Excerpts from a dataset:
=== Section Start ===

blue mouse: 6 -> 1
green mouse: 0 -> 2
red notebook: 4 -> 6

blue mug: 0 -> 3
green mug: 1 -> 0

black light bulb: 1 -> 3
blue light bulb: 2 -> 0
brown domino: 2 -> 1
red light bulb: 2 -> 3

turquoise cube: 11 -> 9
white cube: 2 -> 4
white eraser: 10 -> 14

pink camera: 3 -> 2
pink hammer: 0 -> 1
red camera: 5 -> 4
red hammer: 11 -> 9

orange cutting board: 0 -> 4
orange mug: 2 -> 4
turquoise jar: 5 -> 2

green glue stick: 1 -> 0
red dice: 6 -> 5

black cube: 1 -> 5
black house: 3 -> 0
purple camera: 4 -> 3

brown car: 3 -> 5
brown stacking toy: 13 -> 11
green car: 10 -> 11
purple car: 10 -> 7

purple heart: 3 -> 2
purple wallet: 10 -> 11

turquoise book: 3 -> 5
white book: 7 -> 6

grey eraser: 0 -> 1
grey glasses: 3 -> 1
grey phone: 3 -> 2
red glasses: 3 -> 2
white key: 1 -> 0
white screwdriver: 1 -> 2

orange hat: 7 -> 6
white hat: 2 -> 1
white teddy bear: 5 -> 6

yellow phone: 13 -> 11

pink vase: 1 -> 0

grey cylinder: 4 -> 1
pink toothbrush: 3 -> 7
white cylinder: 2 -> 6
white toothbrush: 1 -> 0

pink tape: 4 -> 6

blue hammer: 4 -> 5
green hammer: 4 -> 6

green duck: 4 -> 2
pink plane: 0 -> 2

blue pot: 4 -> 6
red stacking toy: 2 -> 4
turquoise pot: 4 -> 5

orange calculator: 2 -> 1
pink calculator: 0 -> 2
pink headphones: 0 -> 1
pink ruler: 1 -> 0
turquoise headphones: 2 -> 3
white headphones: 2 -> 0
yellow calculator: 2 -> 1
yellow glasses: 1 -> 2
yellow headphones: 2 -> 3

=== Section End ===

Copy out the line holding "yellow phone: 13 -> 11". Then copy every later line of the data, unchanged, through the last one.

Worked solution:
yellow phone: 13 -> 11

pink vase: 1 -> 0

grey cylinder: 4 -> 1
pink toothbrush: 3 -> 7
white cylinder: 2 -> 6
white toothbrush: 1 -> 0

pink tape: 4 -> 6

blue hammer: 4 -> 5
green hammer: 4 -> 6

green duck: 4 -> 2
pink plane: 0 -> 2

blue pot: 4 -> 6
red stacking toy: 2 -> 4
turquoise pot: 4 -> 5

orange calculator: 2 -> 1
pink calculator: 0 -> 2
pink headphones: 0 -> 1
pink ruler: 1 -> 0
turquoise headphones: 2 -> 3
white headphones: 2 -> 0
yellow calculator: 2 -> 1
yellow glasses: 1 -> 2
yellow headphones: 2 -> 3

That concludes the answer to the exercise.